(Work task): Could you repeat the records below exactly, leaving out any pictures?

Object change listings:
---*---

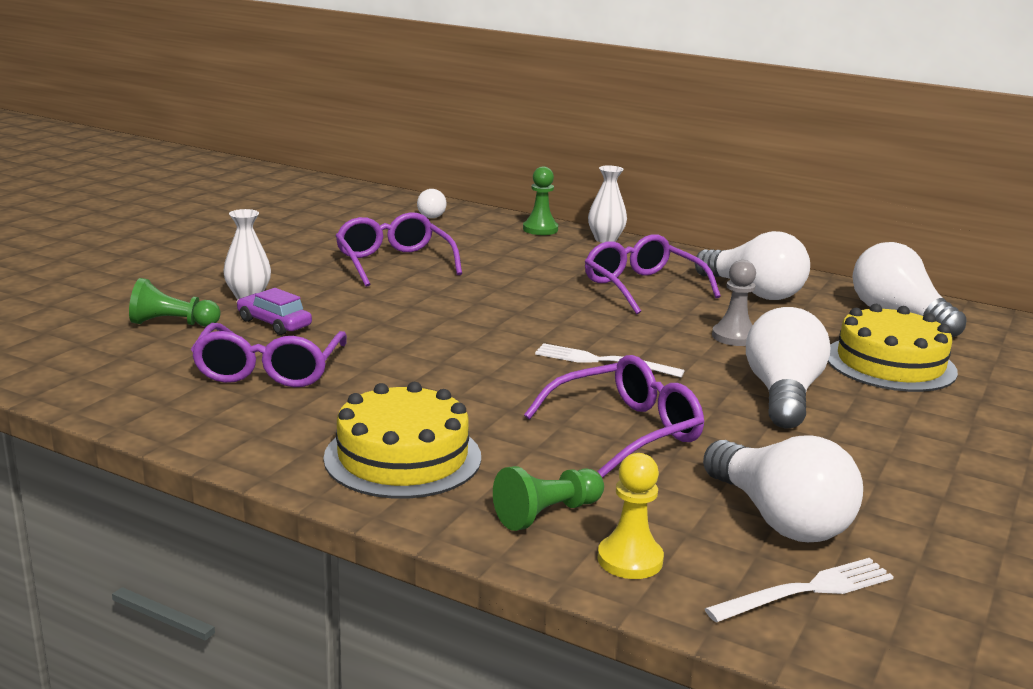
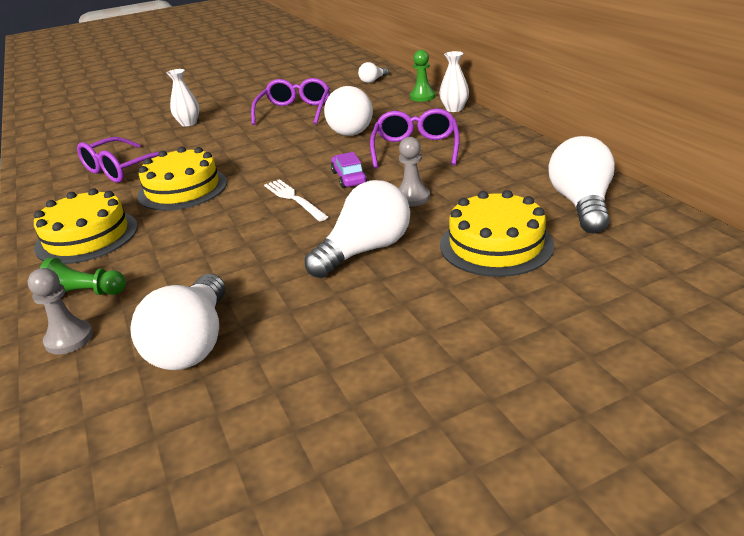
camera: 40 degrees right, 10 degrees up
(172, 323) = (130, 134): green pawn -> none
(274, 323) = (172, 142): purple car -> purple car (349, 178)
(425, 377) = (183, 189): none -> yellow cake
(627, 430) = (221, 251): purple glasses -> none
(630, 559) = (69, 339): yellow pawn -> grey pawn
(754, 292) = (492, 164): white light bulb -> white light bulb (349, 129)
(806, 591) = (114, 401): white fork -> none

---*---

(Task response):
camera: 40 degrees right, 10 degrees up
(172, 323) = (130, 134): green pawn -> none
(274, 323) = (172, 142): purple car -> purple car (349, 178)
(425, 377) = (183, 189): none -> yellow cake
(627, 430) = (221, 251): purple glasses -> none
(630, 559) = (69, 339): yellow pawn -> grey pawn
(754, 292) = (492, 164): white light bulb -> white light bulb (349, 129)
(806, 591) = (114, 401): white fork -> none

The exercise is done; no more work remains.